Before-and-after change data
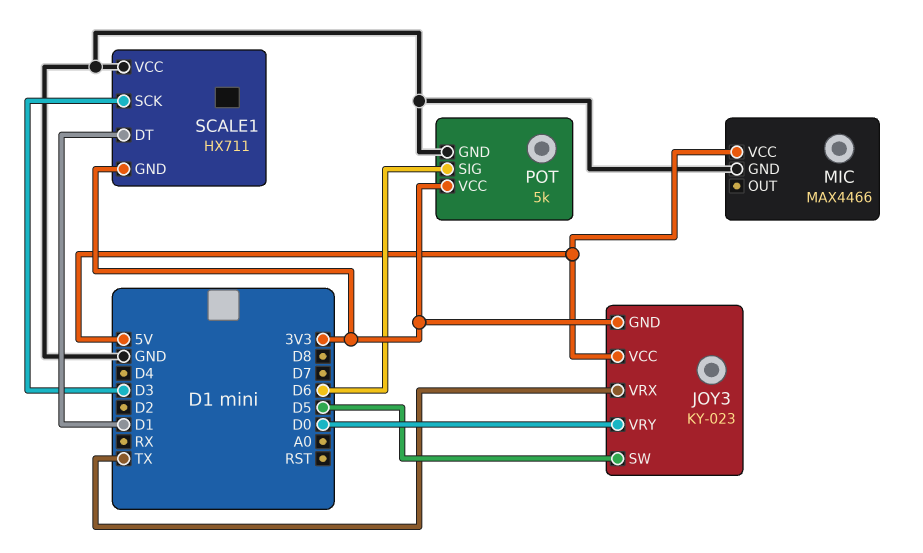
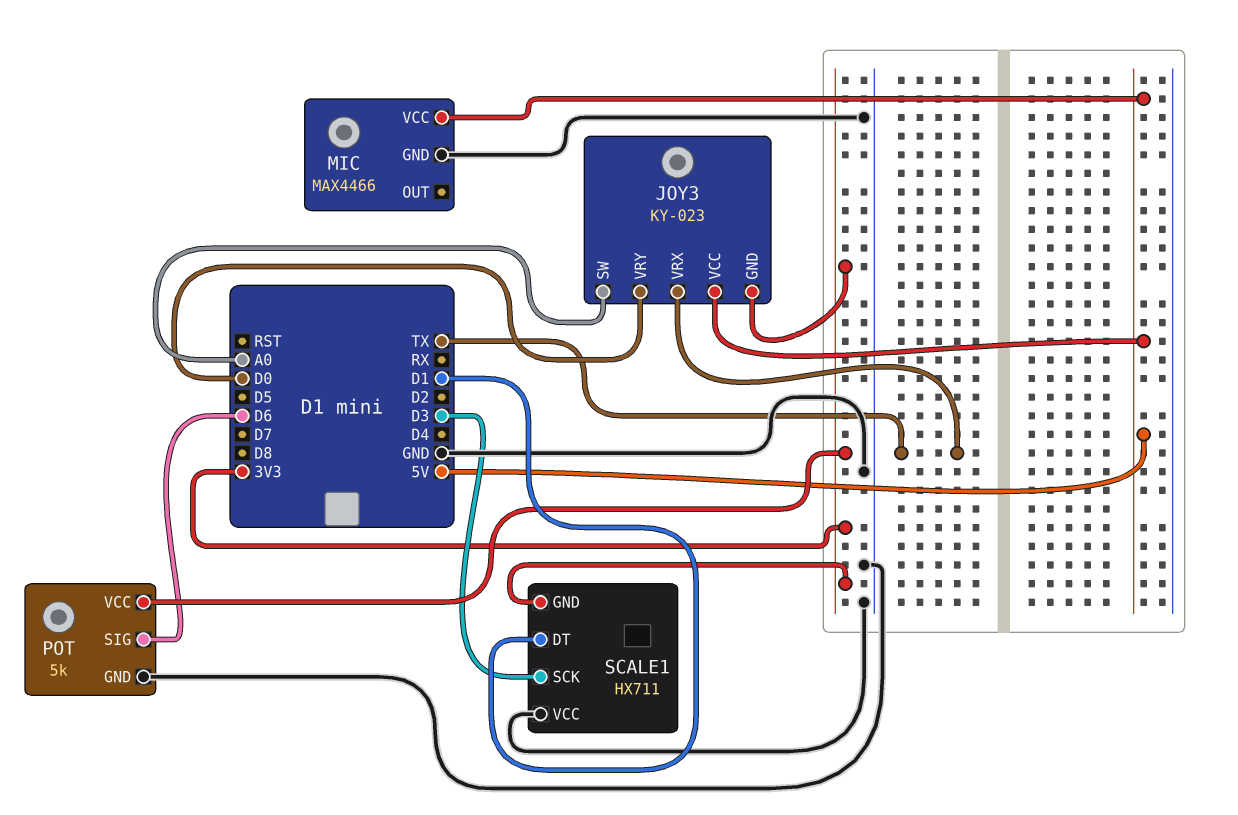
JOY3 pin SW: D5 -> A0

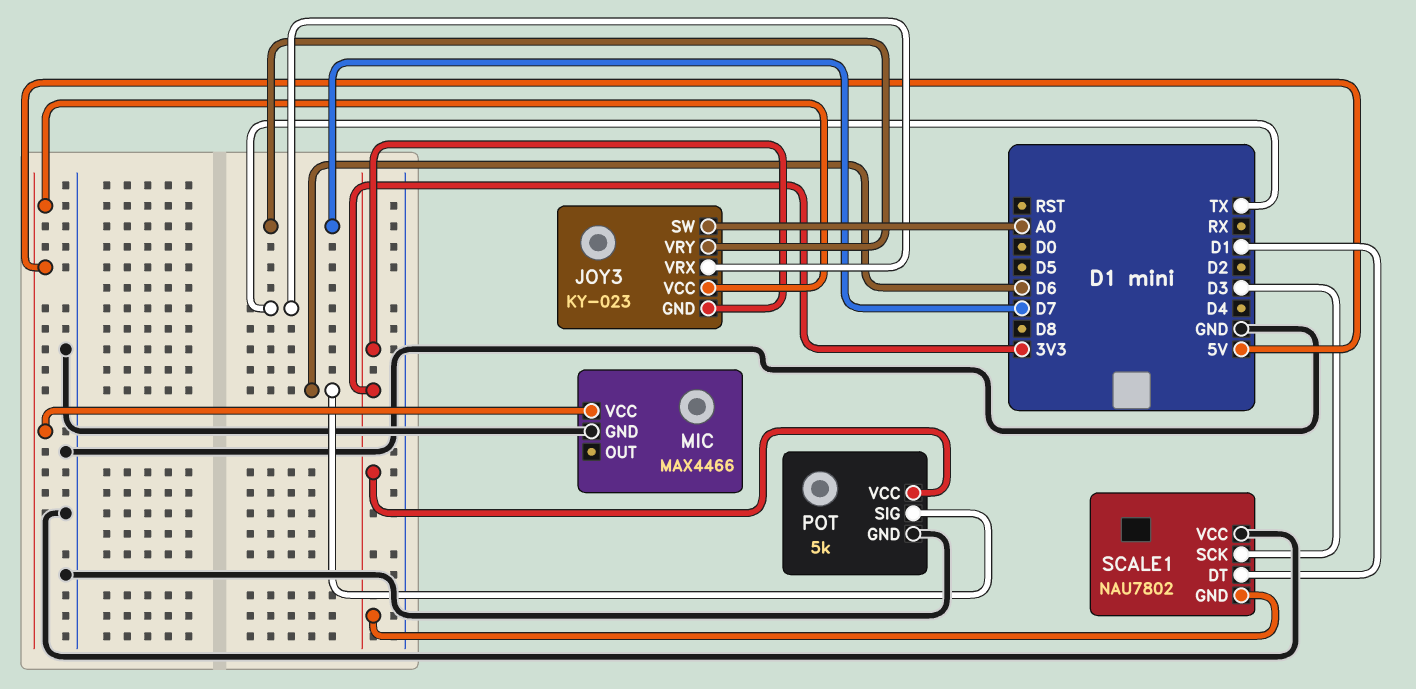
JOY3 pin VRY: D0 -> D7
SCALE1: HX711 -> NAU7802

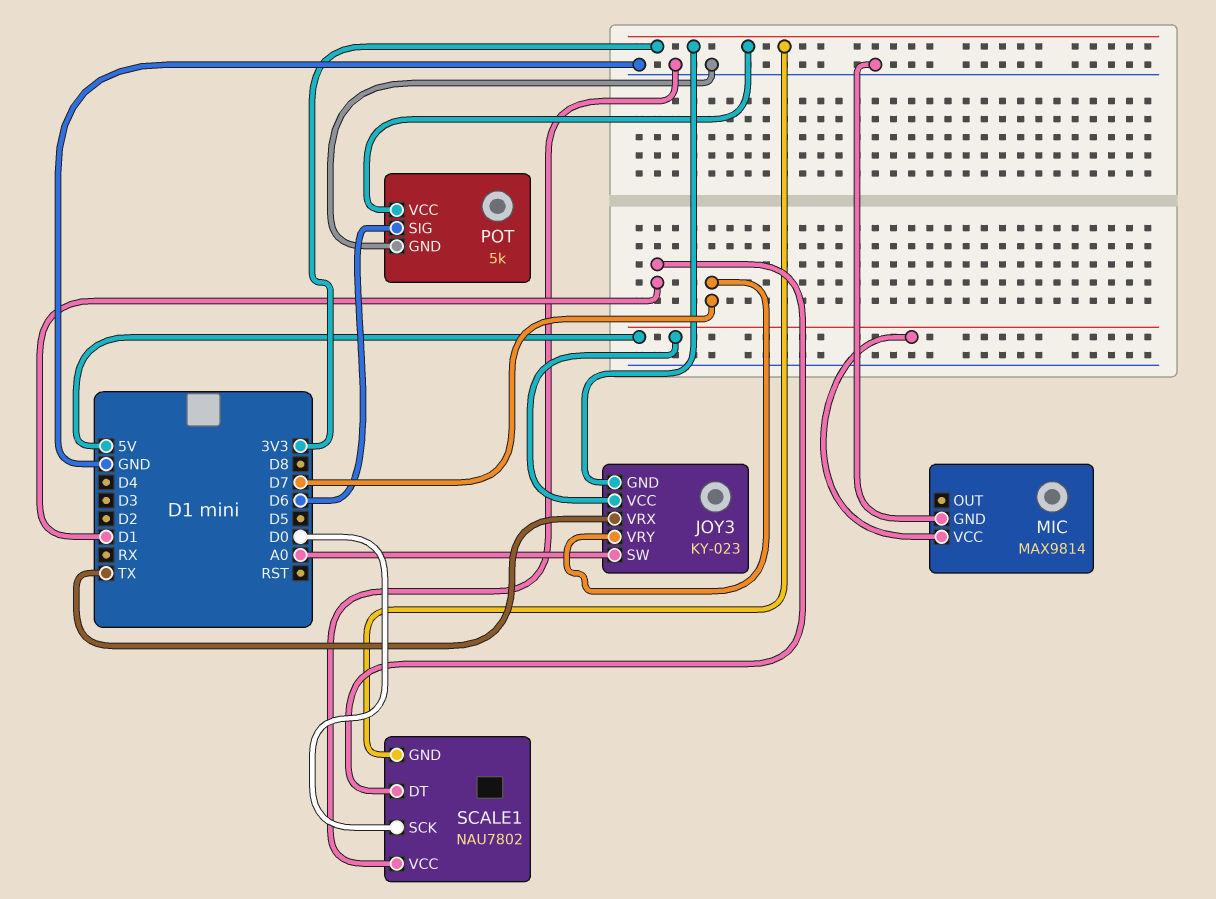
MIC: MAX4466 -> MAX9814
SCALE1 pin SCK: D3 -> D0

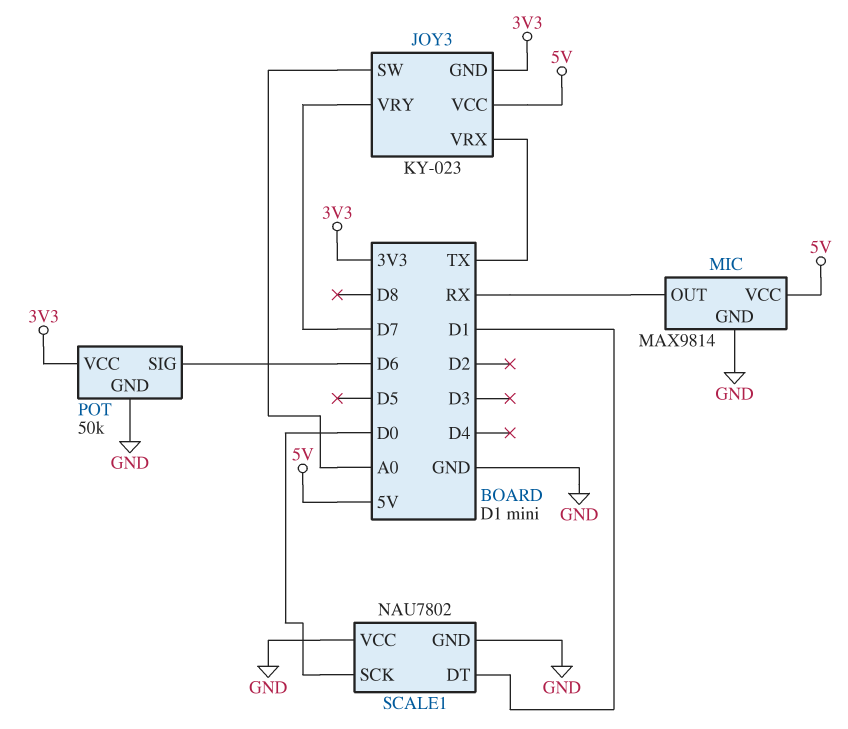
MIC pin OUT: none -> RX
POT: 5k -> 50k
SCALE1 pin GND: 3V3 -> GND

* * *

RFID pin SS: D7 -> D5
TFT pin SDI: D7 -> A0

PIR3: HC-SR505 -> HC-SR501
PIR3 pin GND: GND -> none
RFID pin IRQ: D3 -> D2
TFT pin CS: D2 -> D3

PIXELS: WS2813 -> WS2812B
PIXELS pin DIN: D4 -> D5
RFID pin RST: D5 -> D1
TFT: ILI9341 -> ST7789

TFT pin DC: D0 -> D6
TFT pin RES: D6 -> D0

• _TASK DESCRIPTION_
Would you restate, exactly and with no pictures, the lines of the entries above from the one containing "MIC: MAX4466 -> MAX9814" through the one containing "SCALE1 pin GND: 3V3 -> GND"?

• _ANSWER FOR THE TASK_
MIC: MAX4466 -> MAX9814
SCALE1 pin SCK: D3 -> D0

MIC pin OUT: none -> RX
POT: 5k -> 50k
SCALE1 pin GND: 3V3 -> GND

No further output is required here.